The task: Within the records below, find each line that holds the string "VRAW", then copy it.
* * * * * * * * *
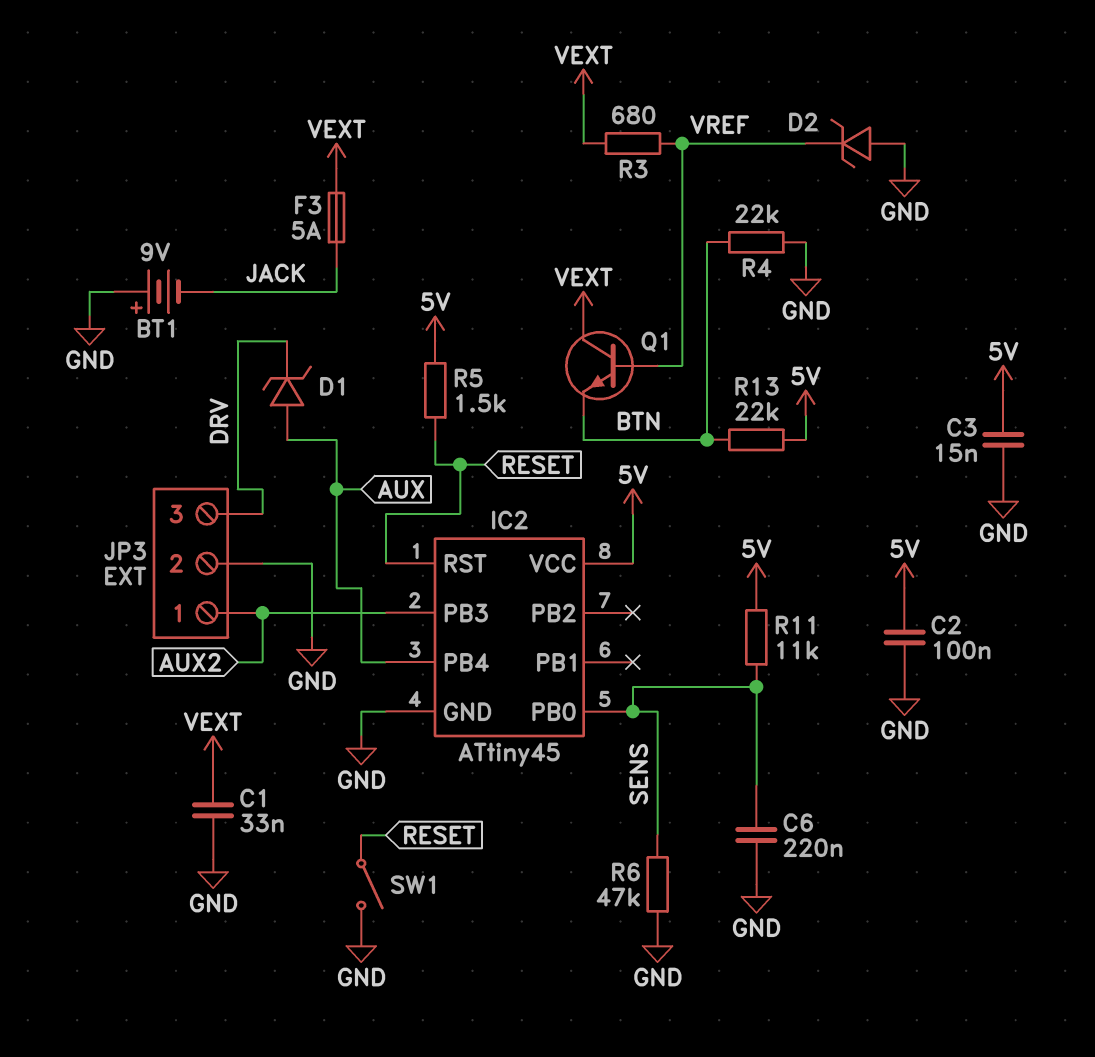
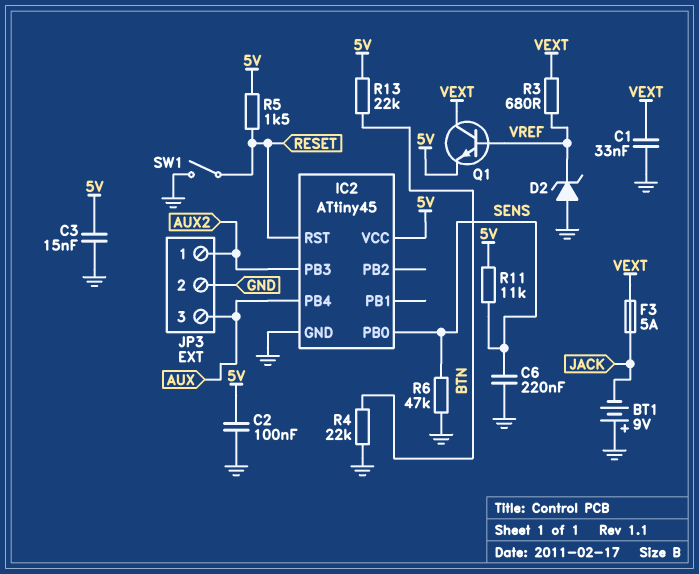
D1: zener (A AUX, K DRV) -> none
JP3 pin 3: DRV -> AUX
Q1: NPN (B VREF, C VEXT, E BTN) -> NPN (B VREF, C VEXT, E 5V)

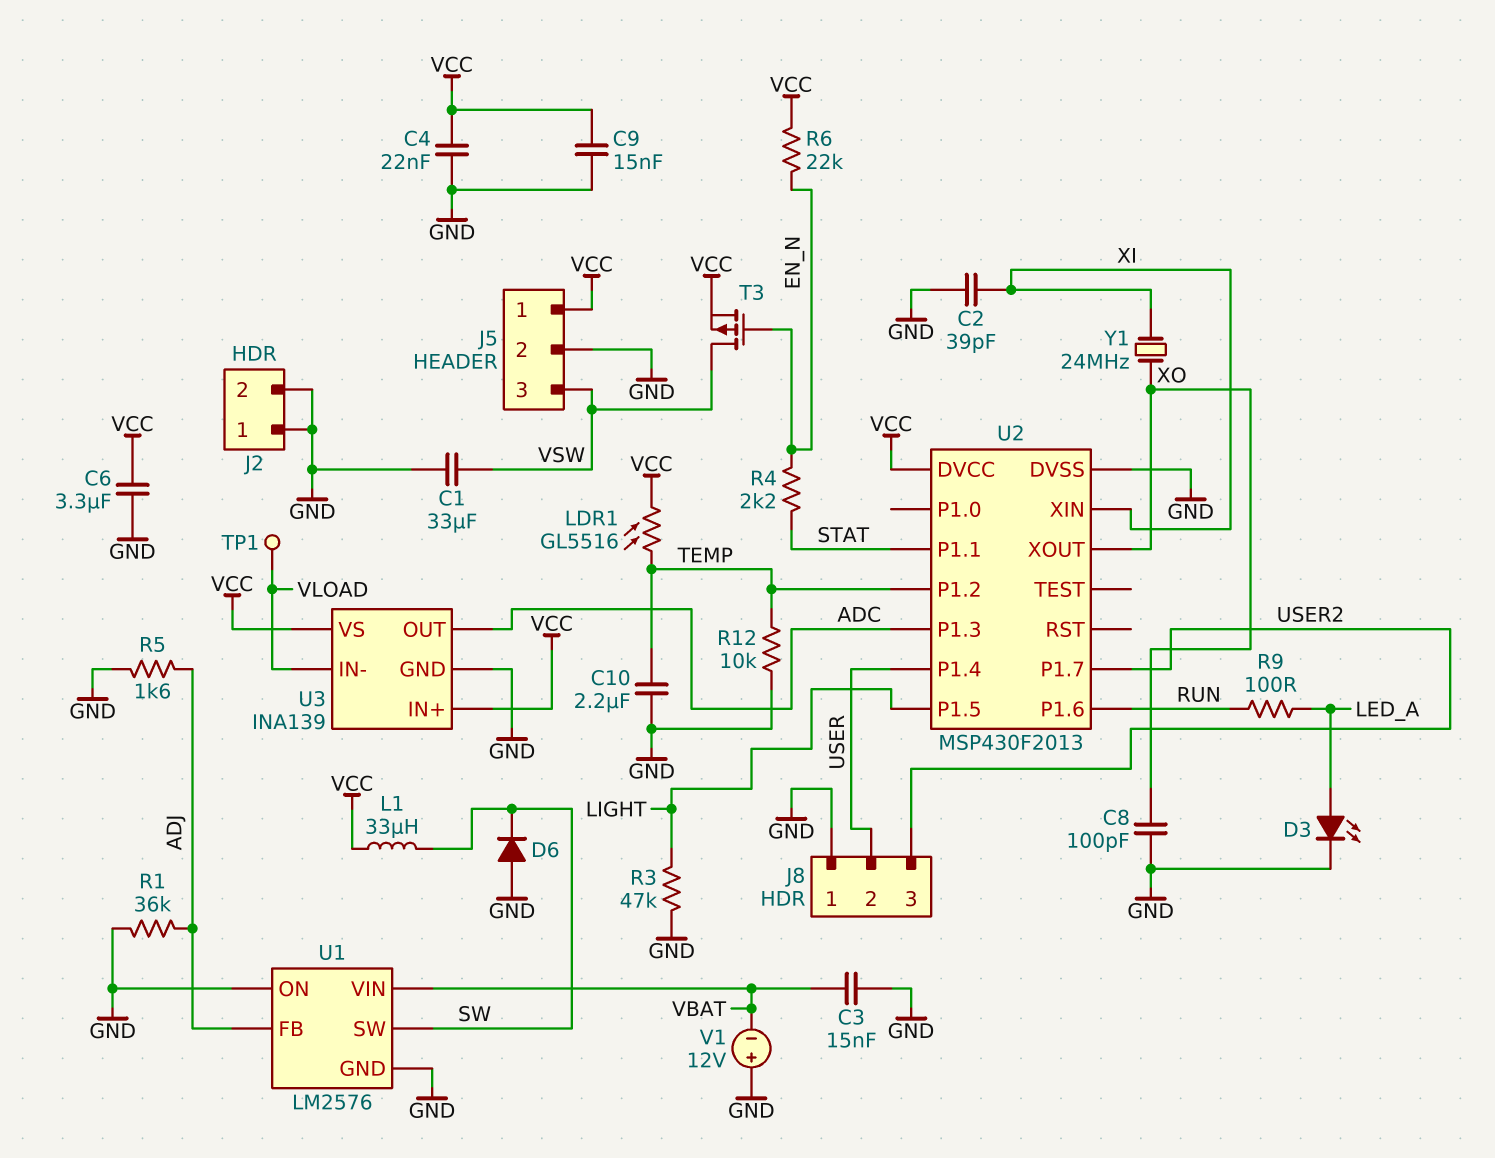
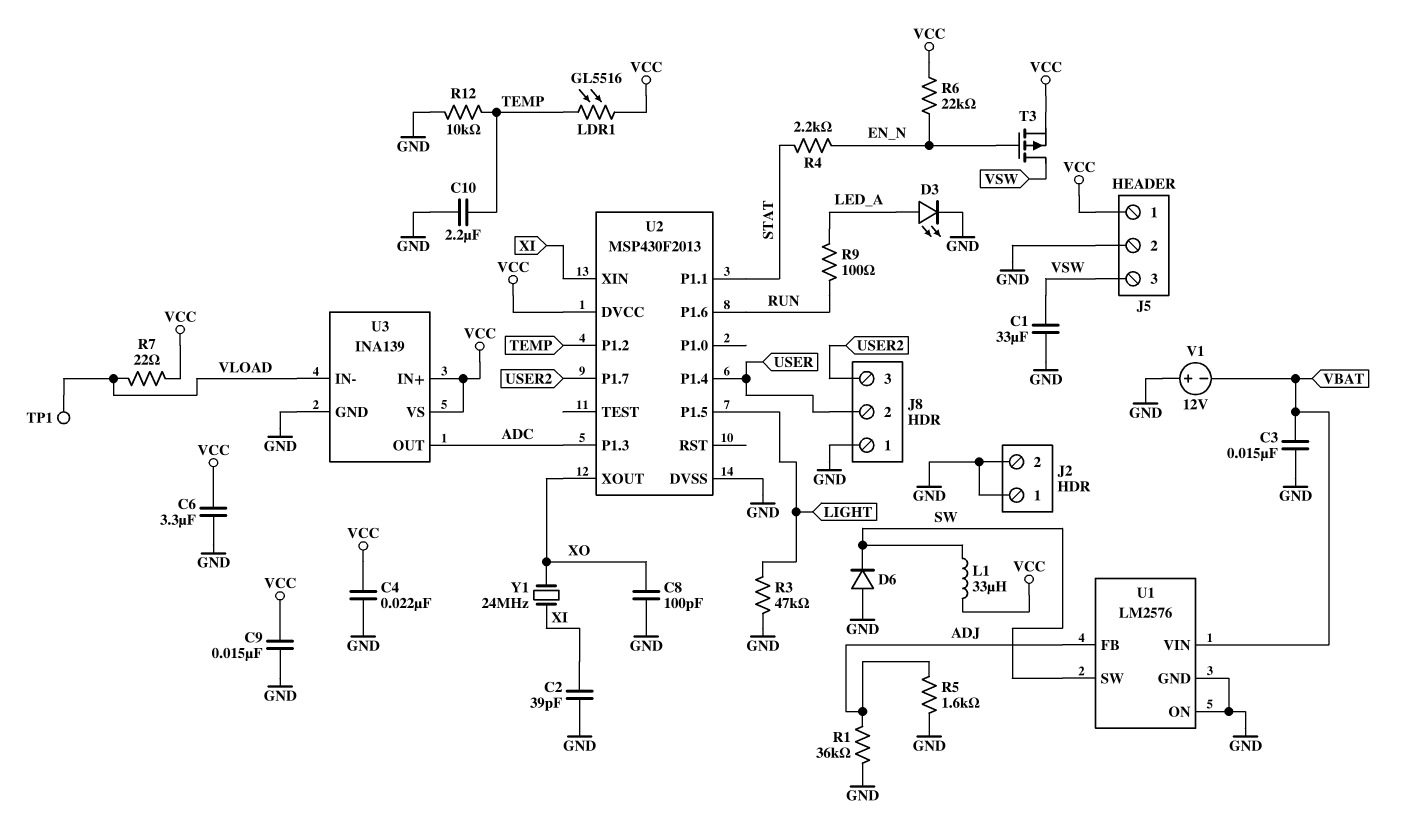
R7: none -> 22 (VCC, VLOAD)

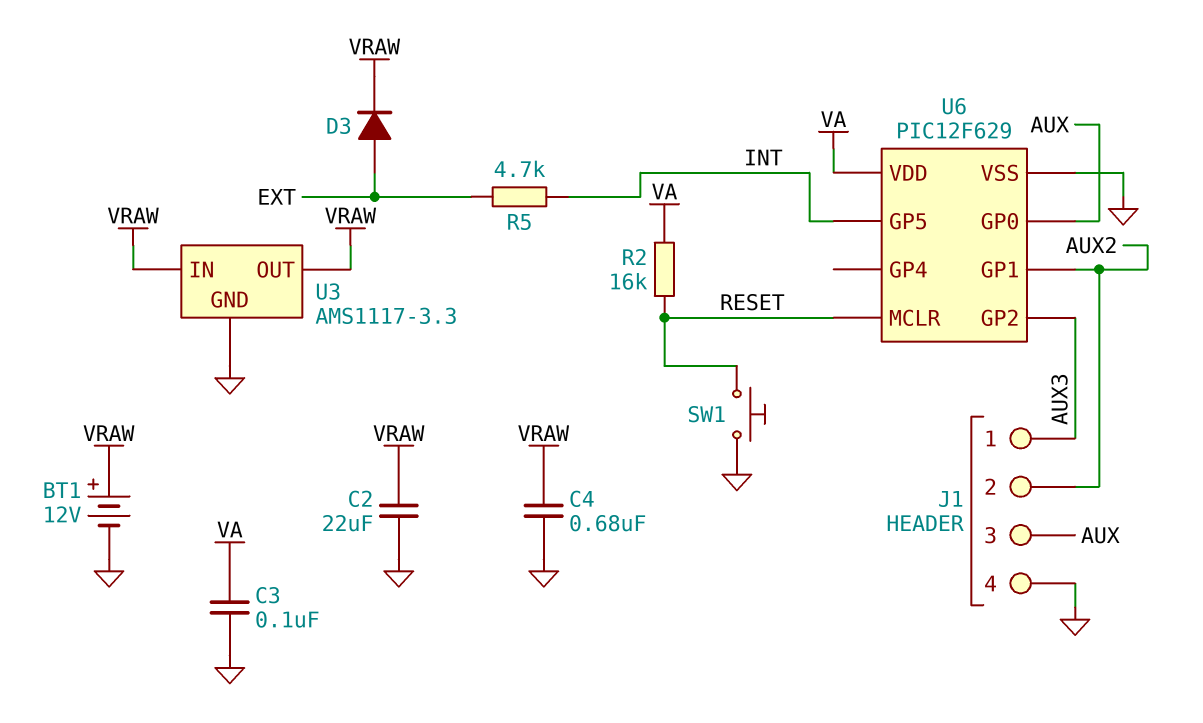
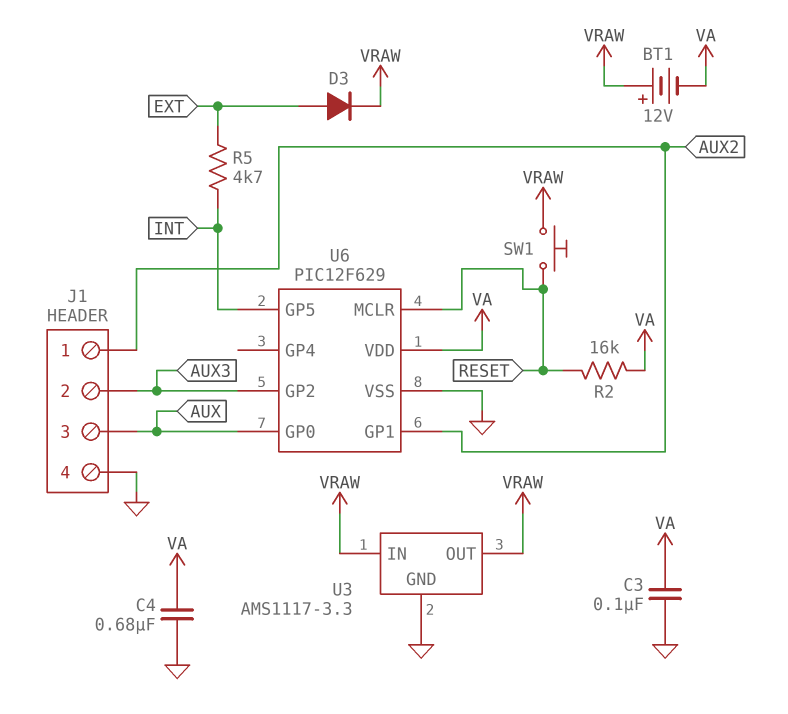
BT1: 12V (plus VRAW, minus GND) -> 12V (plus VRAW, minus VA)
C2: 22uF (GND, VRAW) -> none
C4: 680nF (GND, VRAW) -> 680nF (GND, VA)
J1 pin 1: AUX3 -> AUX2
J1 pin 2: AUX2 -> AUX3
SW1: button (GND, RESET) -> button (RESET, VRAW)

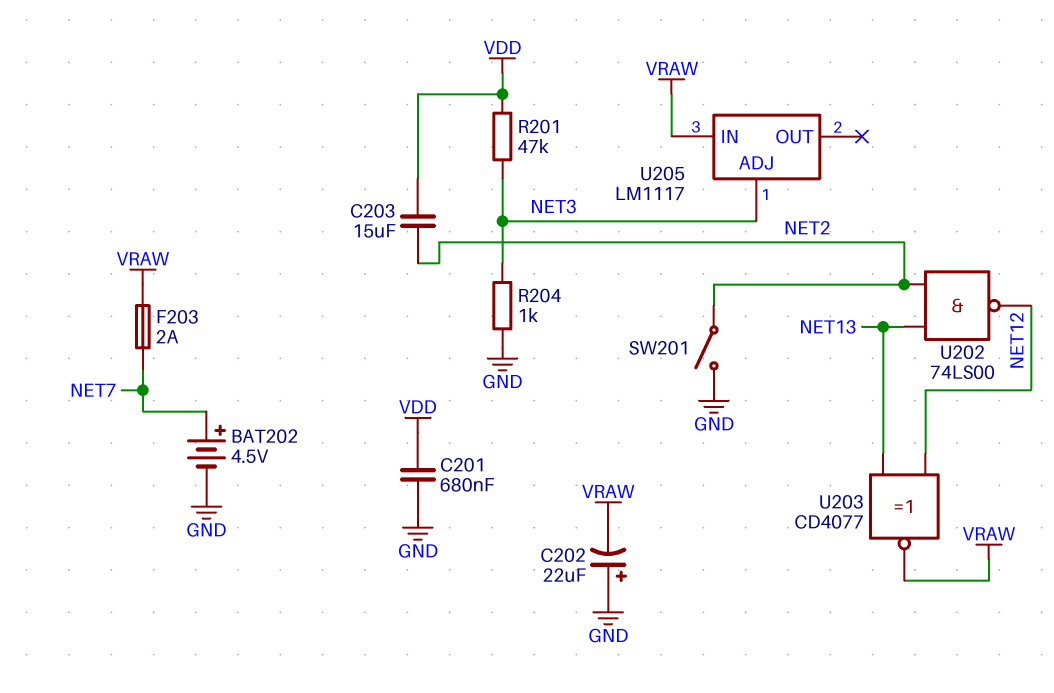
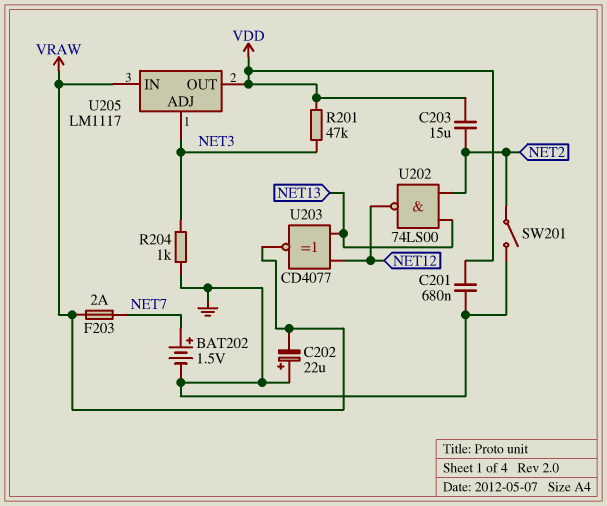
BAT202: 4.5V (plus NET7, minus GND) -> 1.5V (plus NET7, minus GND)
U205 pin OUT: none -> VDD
* * * * * * * * *
Task output:
BT1: 12V (plus VRAW, minus GND) -> 12V (plus VRAW, minus VA)
C2: 22uF (GND, VRAW) -> none
C4: 680nF (GND, VRAW) -> 680nF (GND, VA)
SW1: button (GND, RESET) -> button (RESET, VRAW)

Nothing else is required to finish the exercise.